*What to produce*. Every line from the one with "white 1x1 tile" to the end of the entries, both included, is to be copied exactly; the other lines stay out.

*Dataset records*.

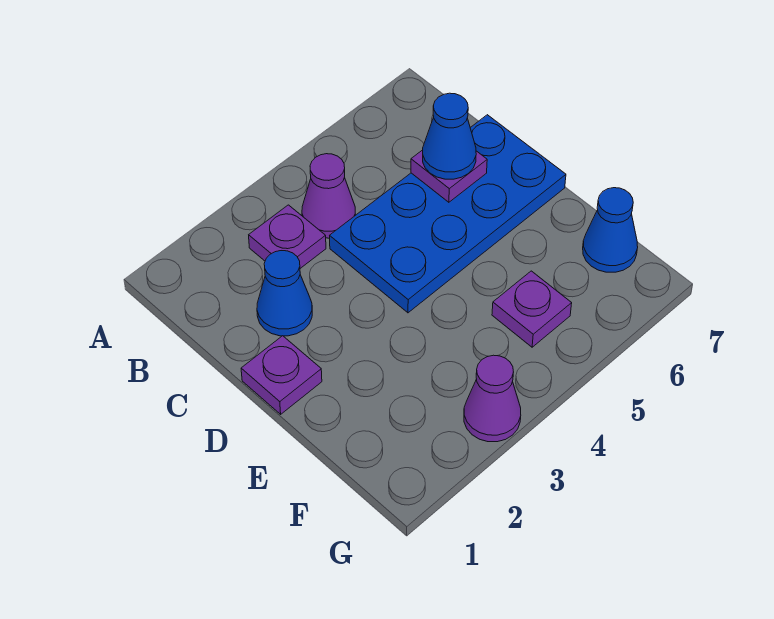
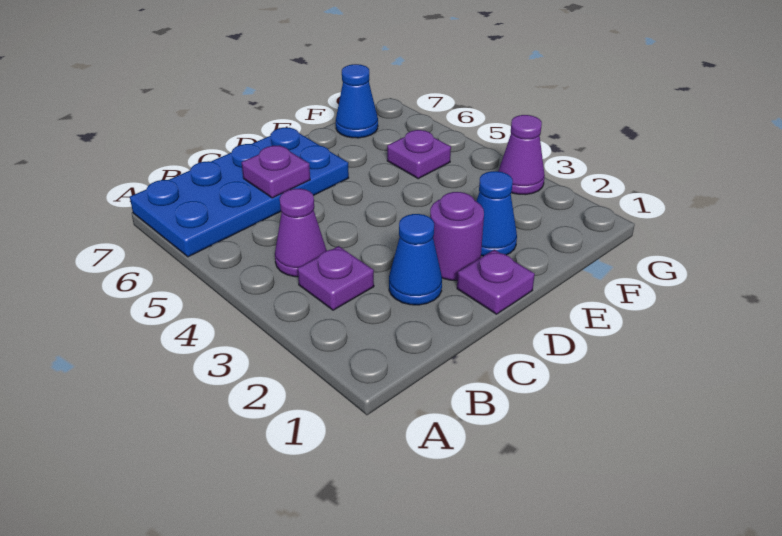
blue 2x4 plate [330,115,566,313] -> blue 2x4 plate turned to [130,128,349,257]
blue 1x1 cone [423,93,476,179] -> blue 1x1 cone moved to [476,171,517,256]
none -> purple 1x1 round brick [430,192,484,280]

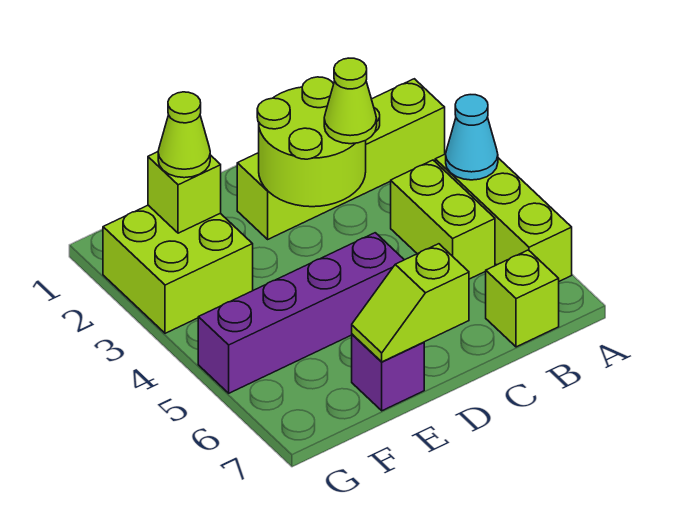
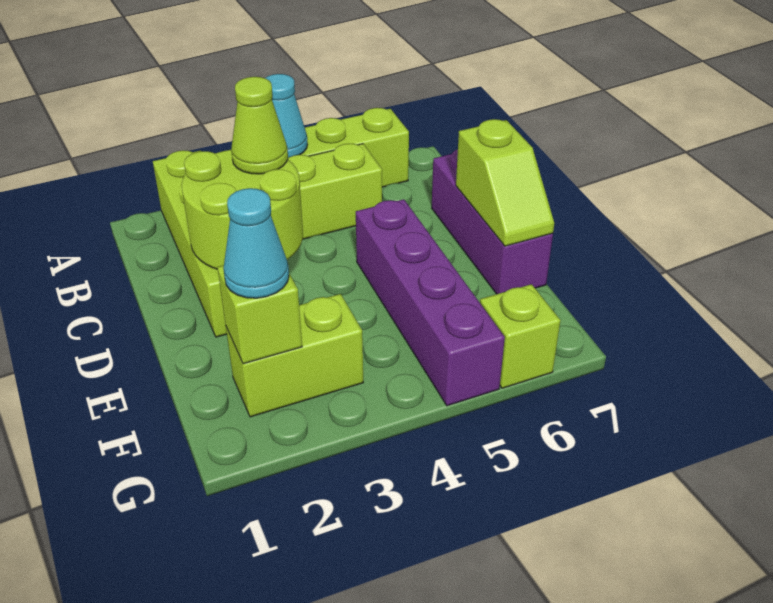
lime 1x1 brick [486,250,559,347] -> lime 1x1 brick moved to [480,284,561,388]
purple 1x1 brick [352,334,424,411] -> purple 1x3 brick [432,150,553,294]
lime 2x2 brick [103,205,253,333] -> lime 1x2 brick [226,294,363,417]
lime 1x1 cone [158,92,210,178] -> cyan 1x1 cone [223,188,289,298]

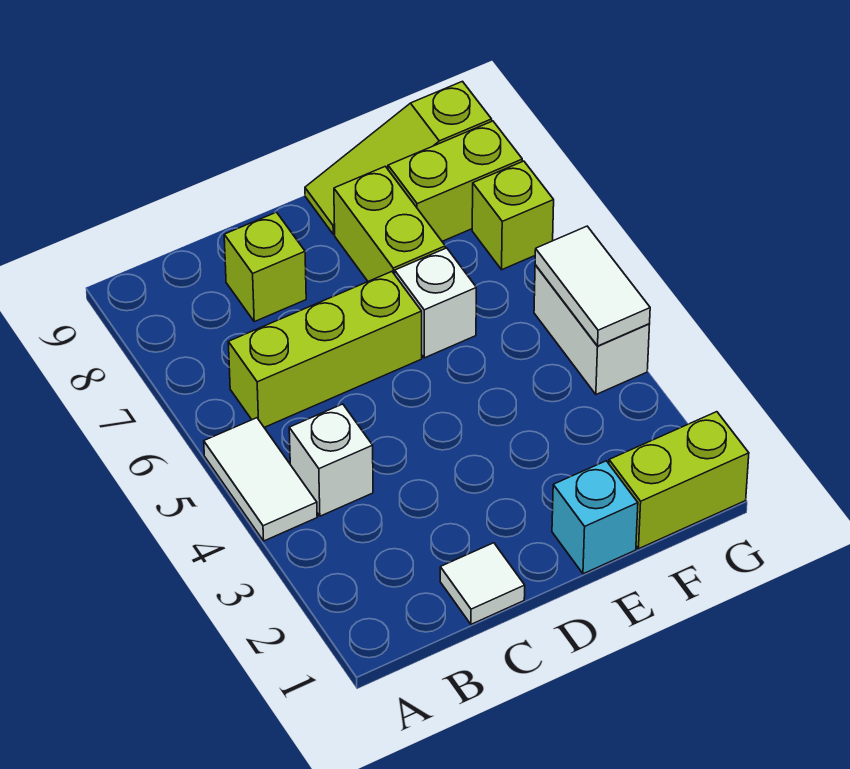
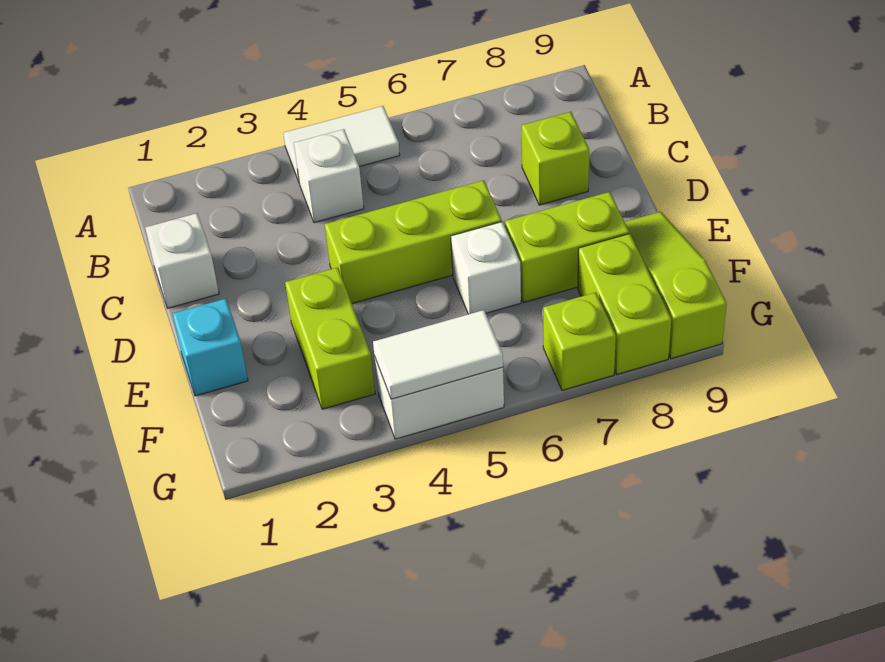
lime 1x3 brick [228,272,422,427] -> lime 1x3 brick turned to [325,180,502,304]
white 1x1 tile [440,543,525,624] -> white 1x1 brick [145,213,219,308]
lime 1x2 brick [609,412,749,549] -> lime 1x2 brick moved to [285,267,375,409]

*Response for this exercise*.
white 1x1 tile [440,543,525,624] -> white 1x1 brick [145,213,219,308]
lime 1x2 brick [609,412,749,549] -> lime 1x2 brick moved to [285,267,375,409]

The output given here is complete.